What you need to do
Print nothing except the lines of the listing below from the line with "R6: 7.5k (N_4, N_8) -> 7.5k (+3V3, N_4)" to the line with "IC3 pin GP1: VX -> BTN", each exactly as written, both ends included.

Data shown
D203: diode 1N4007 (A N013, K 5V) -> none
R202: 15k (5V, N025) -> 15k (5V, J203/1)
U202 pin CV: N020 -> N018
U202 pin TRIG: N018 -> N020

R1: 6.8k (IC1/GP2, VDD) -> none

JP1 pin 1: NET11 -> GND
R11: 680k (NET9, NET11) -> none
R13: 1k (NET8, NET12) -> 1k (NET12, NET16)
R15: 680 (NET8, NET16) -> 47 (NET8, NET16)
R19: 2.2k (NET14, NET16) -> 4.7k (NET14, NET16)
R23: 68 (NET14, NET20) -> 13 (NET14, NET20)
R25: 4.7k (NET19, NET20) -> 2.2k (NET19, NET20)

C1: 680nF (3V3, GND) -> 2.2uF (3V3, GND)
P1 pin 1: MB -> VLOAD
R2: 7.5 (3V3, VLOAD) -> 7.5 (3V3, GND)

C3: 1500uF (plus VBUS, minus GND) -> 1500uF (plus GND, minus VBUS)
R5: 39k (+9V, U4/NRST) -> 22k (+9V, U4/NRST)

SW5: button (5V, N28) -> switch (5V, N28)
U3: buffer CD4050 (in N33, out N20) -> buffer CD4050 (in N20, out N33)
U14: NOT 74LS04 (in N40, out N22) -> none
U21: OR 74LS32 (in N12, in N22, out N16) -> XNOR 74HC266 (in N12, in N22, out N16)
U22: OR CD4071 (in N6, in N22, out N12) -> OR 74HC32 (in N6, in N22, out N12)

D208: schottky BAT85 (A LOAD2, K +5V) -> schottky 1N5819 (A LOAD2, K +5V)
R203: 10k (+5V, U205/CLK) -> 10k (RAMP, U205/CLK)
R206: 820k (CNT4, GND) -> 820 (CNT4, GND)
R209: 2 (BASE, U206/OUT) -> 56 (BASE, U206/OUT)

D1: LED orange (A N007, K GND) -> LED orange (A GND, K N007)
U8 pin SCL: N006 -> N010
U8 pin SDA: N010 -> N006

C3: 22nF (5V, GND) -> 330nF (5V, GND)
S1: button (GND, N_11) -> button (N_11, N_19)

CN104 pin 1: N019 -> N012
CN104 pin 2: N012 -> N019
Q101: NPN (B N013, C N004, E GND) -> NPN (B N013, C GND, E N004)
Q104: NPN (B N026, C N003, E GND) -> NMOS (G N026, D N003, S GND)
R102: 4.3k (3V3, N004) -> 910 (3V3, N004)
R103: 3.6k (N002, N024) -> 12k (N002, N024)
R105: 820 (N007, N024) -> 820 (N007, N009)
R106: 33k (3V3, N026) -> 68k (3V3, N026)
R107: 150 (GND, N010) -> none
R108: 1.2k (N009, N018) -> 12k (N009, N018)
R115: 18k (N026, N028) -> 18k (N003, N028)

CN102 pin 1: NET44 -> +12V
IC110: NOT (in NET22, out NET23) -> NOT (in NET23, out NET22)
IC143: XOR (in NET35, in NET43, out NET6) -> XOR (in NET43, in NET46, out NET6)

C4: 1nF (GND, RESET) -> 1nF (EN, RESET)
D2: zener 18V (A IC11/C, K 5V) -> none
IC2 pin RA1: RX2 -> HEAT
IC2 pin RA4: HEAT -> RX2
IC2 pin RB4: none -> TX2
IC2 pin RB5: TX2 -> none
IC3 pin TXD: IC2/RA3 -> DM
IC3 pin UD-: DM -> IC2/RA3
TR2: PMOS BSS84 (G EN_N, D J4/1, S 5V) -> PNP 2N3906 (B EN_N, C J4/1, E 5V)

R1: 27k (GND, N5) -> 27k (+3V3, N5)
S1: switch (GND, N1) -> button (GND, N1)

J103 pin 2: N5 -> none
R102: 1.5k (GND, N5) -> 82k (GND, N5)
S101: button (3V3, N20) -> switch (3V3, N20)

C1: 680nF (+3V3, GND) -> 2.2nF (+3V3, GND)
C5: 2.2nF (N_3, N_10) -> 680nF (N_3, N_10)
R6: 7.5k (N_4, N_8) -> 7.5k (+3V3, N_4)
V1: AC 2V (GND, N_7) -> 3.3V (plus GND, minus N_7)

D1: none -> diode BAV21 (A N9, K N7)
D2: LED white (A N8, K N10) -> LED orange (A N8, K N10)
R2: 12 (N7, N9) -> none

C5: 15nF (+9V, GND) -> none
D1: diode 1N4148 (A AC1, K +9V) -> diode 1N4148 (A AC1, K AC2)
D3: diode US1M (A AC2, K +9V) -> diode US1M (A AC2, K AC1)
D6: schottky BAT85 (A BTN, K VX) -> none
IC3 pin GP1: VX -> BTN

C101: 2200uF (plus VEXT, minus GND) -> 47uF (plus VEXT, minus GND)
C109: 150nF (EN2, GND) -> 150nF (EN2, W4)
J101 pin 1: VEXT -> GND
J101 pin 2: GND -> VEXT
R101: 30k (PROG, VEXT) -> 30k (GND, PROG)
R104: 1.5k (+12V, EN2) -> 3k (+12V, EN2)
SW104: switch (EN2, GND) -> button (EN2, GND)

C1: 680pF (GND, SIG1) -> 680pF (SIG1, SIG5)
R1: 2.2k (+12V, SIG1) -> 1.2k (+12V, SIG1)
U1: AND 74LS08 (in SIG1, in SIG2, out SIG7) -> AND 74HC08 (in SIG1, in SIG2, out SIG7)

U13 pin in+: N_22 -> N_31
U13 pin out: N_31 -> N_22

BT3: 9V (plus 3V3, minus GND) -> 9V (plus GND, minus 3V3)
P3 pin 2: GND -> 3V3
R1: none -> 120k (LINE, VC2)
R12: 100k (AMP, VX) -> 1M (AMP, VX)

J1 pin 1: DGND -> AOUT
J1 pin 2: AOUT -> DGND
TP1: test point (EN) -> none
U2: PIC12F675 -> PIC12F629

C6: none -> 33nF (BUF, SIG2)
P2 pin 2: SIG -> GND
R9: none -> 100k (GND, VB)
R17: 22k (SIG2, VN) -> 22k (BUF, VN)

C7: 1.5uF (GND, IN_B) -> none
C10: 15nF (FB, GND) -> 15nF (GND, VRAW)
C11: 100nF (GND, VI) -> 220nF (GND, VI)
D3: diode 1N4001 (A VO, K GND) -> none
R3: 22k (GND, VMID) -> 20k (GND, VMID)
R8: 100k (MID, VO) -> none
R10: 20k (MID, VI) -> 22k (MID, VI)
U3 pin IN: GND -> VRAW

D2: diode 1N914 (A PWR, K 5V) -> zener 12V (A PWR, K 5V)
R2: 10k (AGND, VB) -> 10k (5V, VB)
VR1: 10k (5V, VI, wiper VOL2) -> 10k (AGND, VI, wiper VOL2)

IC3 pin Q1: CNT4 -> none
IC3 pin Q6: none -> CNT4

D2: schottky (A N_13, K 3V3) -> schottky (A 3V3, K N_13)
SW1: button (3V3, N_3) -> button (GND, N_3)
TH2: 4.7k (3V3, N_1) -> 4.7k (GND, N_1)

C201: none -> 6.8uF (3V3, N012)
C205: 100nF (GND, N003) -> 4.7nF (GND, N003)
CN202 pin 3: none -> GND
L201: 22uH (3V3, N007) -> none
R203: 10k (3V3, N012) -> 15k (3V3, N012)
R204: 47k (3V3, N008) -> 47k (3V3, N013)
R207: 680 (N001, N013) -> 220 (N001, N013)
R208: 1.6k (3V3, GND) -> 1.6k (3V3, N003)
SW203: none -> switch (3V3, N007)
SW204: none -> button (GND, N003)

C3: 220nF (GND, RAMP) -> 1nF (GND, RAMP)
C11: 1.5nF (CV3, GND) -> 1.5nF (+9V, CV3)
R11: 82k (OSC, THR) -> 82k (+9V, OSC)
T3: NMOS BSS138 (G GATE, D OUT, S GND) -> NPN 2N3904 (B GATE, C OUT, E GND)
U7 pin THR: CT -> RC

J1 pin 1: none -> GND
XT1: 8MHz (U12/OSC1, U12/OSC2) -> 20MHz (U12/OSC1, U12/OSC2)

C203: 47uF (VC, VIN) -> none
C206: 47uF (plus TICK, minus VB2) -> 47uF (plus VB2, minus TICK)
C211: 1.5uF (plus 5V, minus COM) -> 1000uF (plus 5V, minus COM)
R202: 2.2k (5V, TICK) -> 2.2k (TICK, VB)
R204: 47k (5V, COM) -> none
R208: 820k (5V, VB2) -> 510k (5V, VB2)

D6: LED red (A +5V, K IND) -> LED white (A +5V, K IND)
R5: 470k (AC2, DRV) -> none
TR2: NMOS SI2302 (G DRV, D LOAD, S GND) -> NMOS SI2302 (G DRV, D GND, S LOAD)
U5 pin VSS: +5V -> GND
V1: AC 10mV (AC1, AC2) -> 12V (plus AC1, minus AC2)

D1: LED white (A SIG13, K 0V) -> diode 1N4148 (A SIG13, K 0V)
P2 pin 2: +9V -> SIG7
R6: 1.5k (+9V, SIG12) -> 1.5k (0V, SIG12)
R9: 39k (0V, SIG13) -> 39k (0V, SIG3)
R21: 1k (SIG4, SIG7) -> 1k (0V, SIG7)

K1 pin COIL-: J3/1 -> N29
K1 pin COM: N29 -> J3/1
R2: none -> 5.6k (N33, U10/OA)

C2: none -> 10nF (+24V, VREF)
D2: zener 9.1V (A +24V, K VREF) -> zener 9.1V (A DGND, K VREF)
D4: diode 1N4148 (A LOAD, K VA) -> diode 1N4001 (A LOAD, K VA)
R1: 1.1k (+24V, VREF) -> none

Reply
R6: 7.5k (N_4, N_8) -> 7.5k (+3V3, N_4)
V1: AC 2V (GND, N_7) -> 3.3V (plus GND, minus N_7)

D1: none -> diode BAV21 (A N9, K N7)
D2: LED white (A N8, K N10) -> LED orange (A N8, K N10)
R2: 12 (N7, N9) -> none

C5: 15nF (+9V, GND) -> none
D1: diode 1N4148 (A AC1, K +9V) -> diode 1N4148 (A AC1, K AC2)
D3: diode US1M (A AC2, K +9V) -> diode US1M (A AC2, K AC1)
D6: schottky BAT85 (A BTN, K VX) -> none
IC3 pin GP1: VX -> BTN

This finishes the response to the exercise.